▶ [Supplied records]:
------
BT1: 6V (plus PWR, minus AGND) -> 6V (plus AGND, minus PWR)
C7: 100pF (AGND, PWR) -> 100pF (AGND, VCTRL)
------
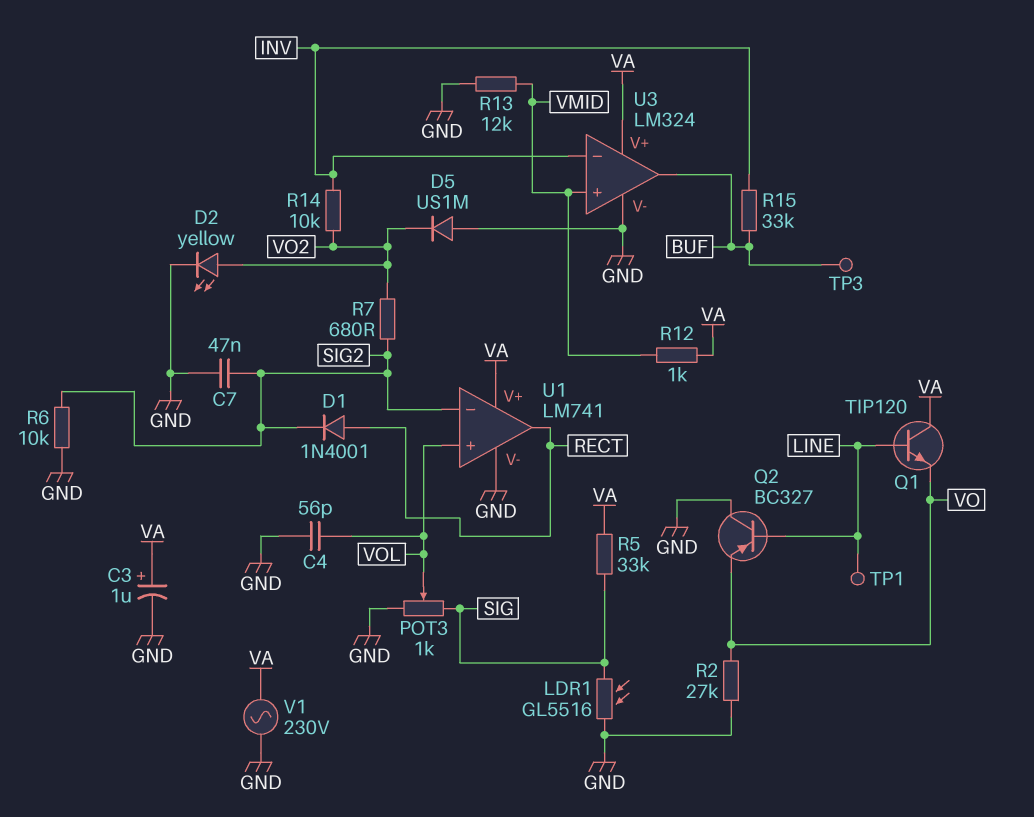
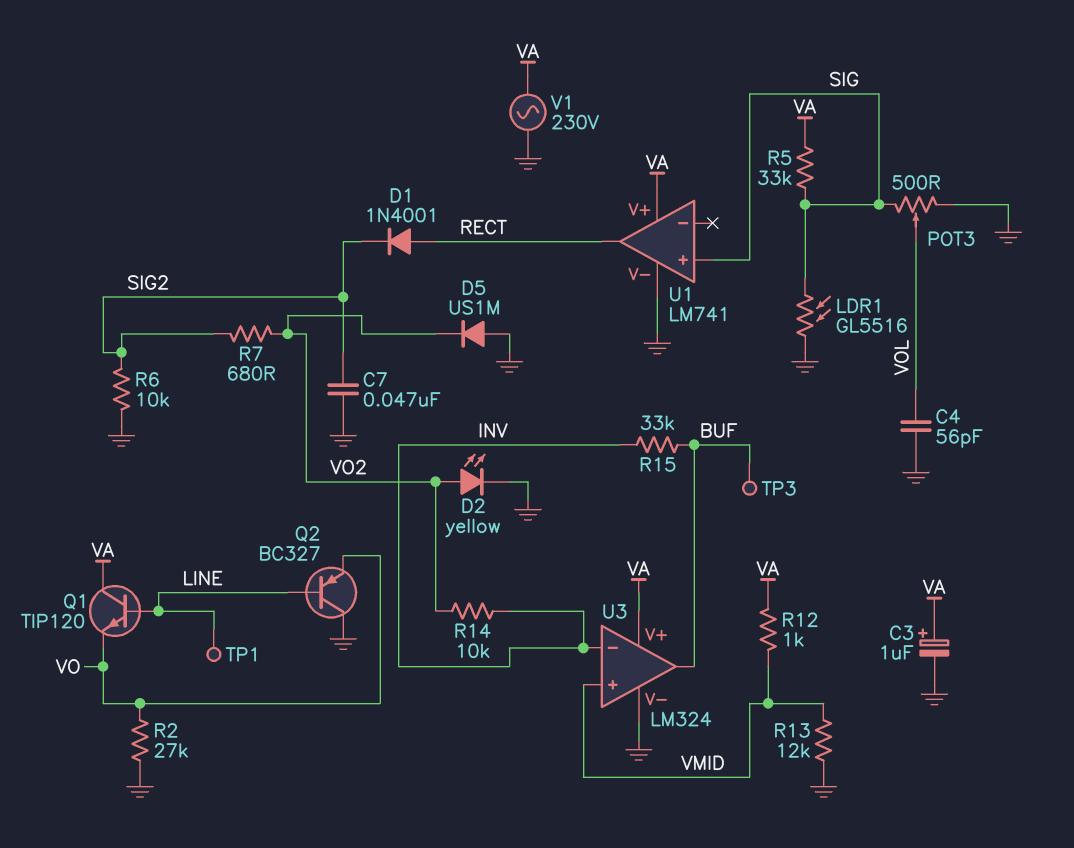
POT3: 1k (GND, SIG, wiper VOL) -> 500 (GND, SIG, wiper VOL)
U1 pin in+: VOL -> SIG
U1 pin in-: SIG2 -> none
------
▶ [What is expected]: Search term "AGND": count the lines of the listing in which it appears, and give the number with nothing further.

▶ [Exercise response]: 2